**YOUR GOAL:** Write out the line that contains "BT2 pin RXD: D4 -> D32" and every line after it through the end of the entries, exactly as given and with no other lines.

**INFORMATION:**
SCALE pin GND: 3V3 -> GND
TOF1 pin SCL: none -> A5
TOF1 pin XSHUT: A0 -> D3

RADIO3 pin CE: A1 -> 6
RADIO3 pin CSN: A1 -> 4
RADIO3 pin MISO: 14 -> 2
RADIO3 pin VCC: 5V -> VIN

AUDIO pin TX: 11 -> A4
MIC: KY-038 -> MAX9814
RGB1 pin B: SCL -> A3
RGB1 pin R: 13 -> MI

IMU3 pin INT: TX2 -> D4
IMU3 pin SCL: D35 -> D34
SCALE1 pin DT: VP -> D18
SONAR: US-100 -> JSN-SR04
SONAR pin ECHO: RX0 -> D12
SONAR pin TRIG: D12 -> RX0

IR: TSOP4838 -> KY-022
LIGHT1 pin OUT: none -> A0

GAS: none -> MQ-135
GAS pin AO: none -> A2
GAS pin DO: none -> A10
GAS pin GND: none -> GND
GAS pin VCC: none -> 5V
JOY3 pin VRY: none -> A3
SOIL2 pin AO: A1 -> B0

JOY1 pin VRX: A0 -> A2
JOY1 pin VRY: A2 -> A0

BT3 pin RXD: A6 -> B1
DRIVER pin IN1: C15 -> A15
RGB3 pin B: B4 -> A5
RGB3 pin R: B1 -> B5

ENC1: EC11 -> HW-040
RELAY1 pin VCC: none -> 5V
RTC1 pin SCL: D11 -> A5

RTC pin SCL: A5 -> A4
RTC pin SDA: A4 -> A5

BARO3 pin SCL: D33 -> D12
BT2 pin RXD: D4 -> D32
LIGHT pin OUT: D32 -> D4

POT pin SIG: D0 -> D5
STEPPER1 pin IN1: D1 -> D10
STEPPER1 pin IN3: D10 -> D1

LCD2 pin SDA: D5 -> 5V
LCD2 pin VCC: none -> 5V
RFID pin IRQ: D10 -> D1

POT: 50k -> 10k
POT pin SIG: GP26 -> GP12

**TASK OUTPUT:**
BT2 pin RXD: D4 -> D32
LIGHT pin OUT: D32 -> D4

POT pin SIG: D0 -> D5
STEPPER1 pin IN1: D1 -> D10
STEPPER1 pin IN3: D10 -> D1

LCD2 pin SDA: D5 -> 5V
LCD2 pin VCC: none -> 5V
RFID pin IRQ: D10 -> D1

POT: 50k -> 10k
POT pin SIG: GP26 -> GP12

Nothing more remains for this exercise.